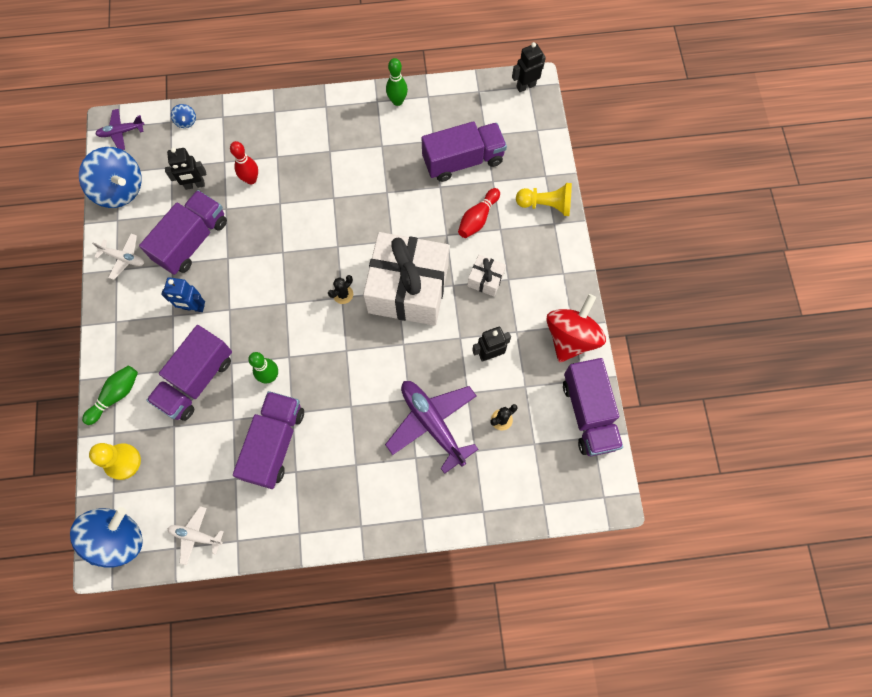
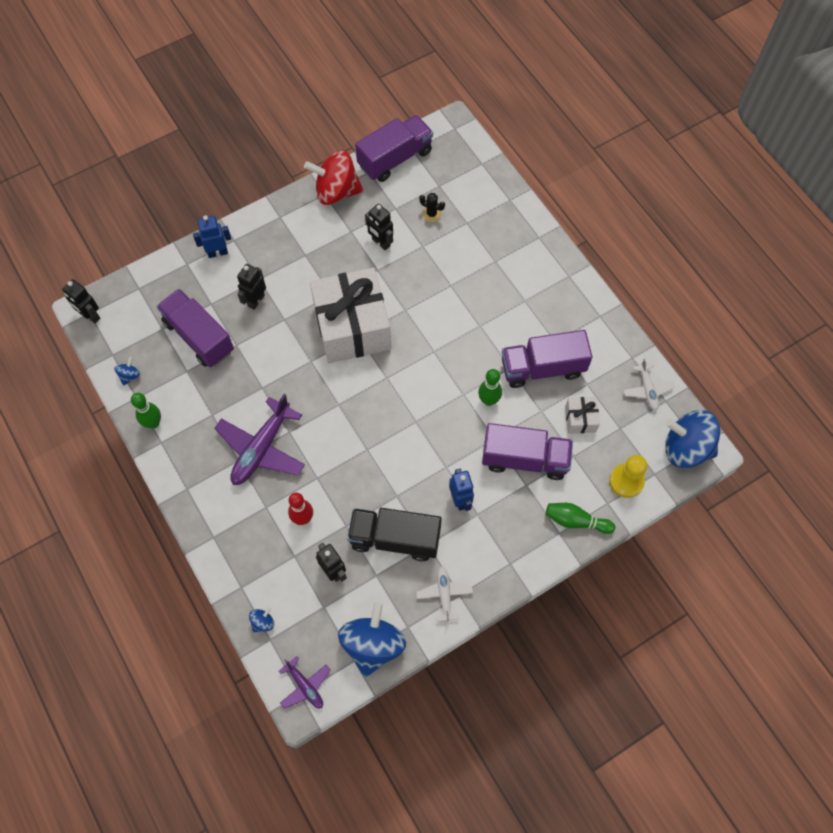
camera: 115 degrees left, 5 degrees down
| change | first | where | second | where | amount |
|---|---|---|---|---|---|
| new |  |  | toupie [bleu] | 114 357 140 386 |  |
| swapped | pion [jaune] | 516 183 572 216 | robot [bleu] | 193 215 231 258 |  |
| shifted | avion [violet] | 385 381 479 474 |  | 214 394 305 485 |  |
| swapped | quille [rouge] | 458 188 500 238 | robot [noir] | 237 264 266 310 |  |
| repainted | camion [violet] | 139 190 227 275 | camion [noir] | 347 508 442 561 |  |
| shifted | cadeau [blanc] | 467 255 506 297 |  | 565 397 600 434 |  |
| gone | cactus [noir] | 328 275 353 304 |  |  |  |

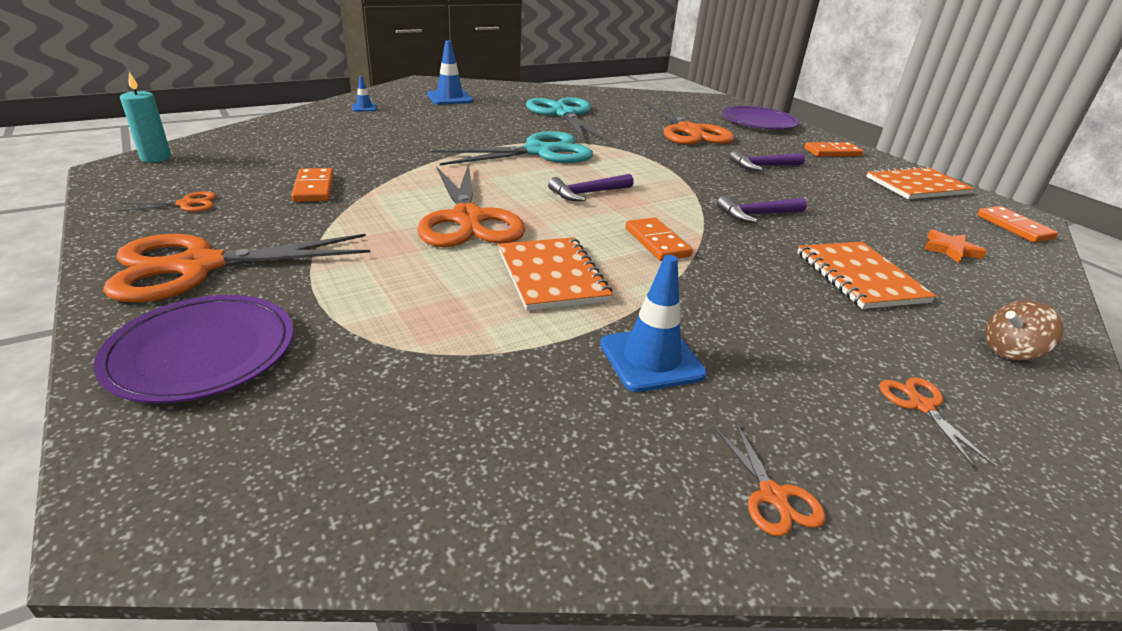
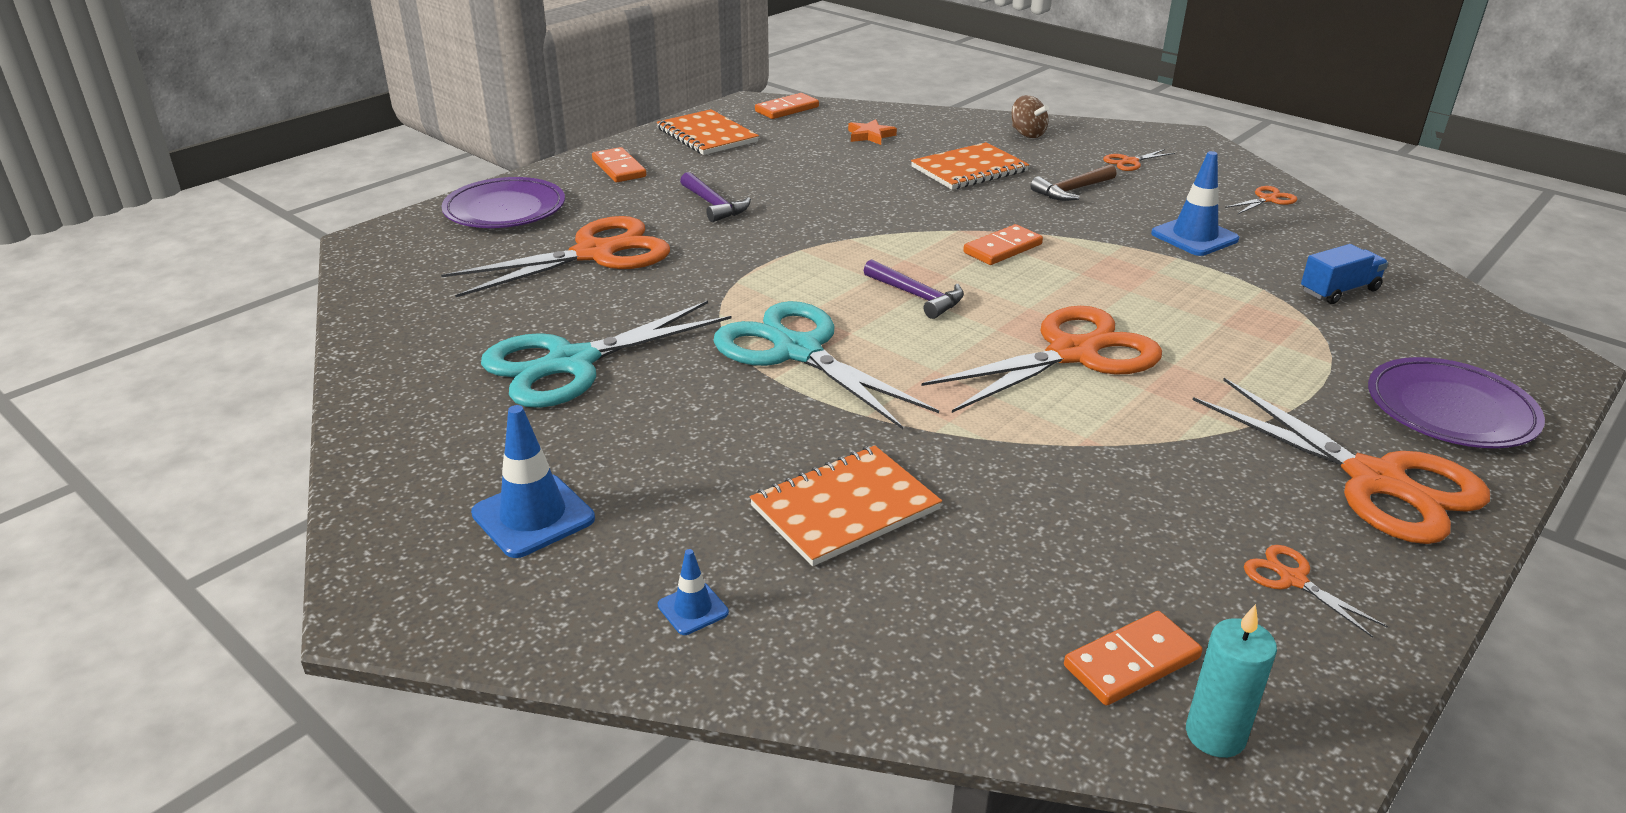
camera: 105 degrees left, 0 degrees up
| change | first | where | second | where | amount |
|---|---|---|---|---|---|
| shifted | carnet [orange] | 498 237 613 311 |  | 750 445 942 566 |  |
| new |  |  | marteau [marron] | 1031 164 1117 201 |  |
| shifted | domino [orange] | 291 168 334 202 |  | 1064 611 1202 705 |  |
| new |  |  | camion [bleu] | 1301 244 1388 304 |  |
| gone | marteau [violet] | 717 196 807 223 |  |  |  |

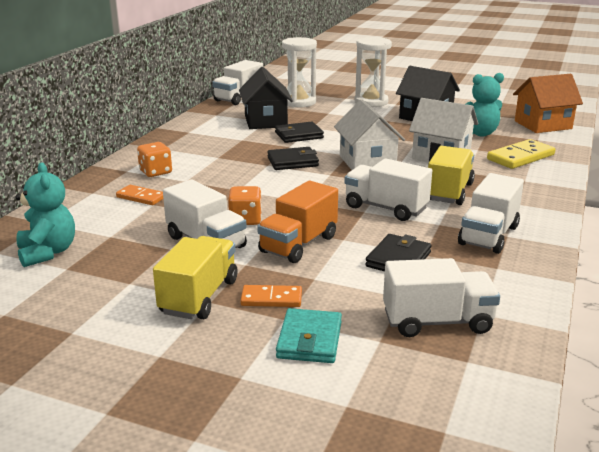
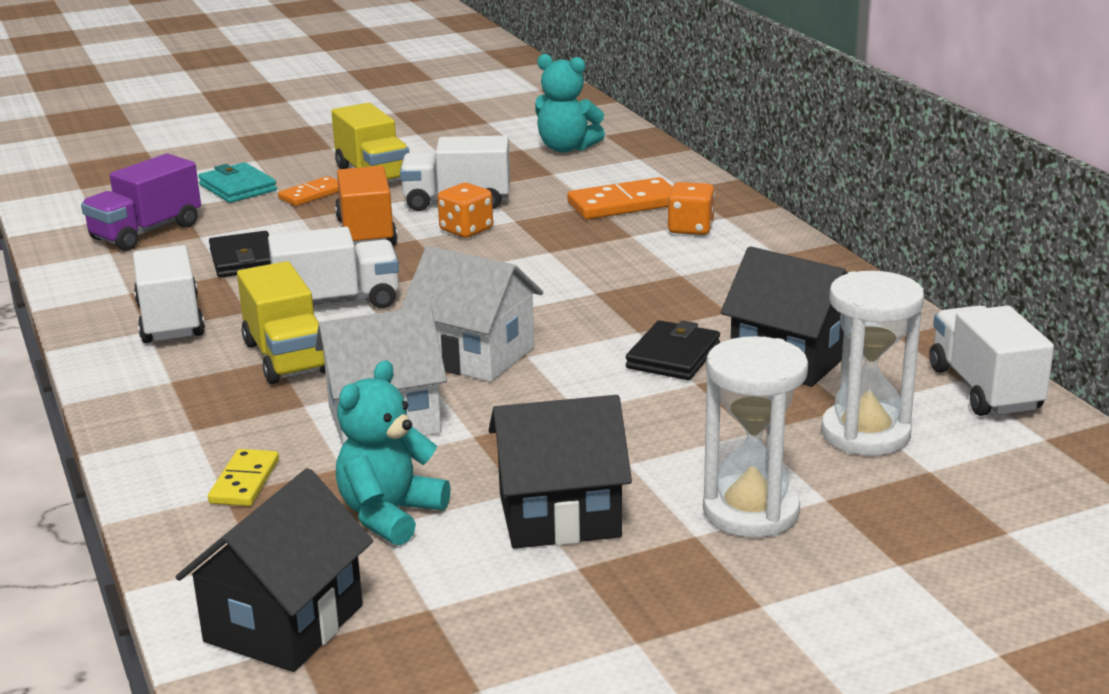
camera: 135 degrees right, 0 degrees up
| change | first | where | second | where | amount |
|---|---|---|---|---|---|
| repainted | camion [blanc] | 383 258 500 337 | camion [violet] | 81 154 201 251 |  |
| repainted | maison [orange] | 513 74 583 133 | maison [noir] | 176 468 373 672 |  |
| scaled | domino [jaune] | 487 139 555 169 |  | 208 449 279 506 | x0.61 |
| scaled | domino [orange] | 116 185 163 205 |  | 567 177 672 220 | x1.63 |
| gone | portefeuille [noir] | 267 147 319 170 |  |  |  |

◆ ACTIVITY ◆
The result should be every entry, word for word, and no pictures.

◆ TASK SOLUTION ◆
camera: 115 degrees left, 5 degrees down
| change | first | where | second | where | amount |
|---|---|---|---|---|---|
| new |  |  | toupie [bleu] | 114 357 140 386 |  |
| swapped | pion [jaune] | 516 183 572 216 | robot [bleu] | 193 215 231 258 |  |
| shifted | avion [violet] | 385 381 479 474 |  | 214 394 305 485 |  |
| swapped | quille [rouge] | 458 188 500 238 | robot [noir] | 237 264 266 310 |  |
| repainted | camion [violet] | 139 190 227 275 | camion [noir] | 347 508 442 561 |  |
| shifted | cadeau [blanc] | 467 255 506 297 |  | 565 397 600 434 |  |
| gone | cactus [noir] | 328 275 353 304 |  |  |  |

camera: 105 degrees left, 0 degrees up
| change | first | where | second | where | amount |
|---|---|---|---|---|---|
| shifted | carnet [orange] | 498 237 613 311 |  | 750 445 942 566 |  |
| new |  |  | marteau [marron] | 1031 164 1117 201 |  |
| shifted | domino [orange] | 291 168 334 202 |  | 1064 611 1202 705 |  |
| new |  |  | camion [bleu] | 1301 244 1388 304 |  |
| gone | marteau [violet] | 717 196 807 223 |  |  |  |

camera: 135 degrees right, 0 degrees up
| change | first | where | second | where | amount |
|---|---|---|---|---|---|
| repainted | camion [blanc] | 383 258 500 337 | camion [violet] | 81 154 201 251 |  |
| repainted | maison [orange] | 513 74 583 133 | maison [noir] | 176 468 373 672 |  |
| scaled | domino [jaune] | 487 139 555 169 |  | 208 449 279 506 | x0.61 |
| scaled | domino [orange] | 116 185 163 205 |  | 567 177 672 220 | x1.63 |
| gone | portefeuille [noir] | 267 147 319 170 |  |  |  |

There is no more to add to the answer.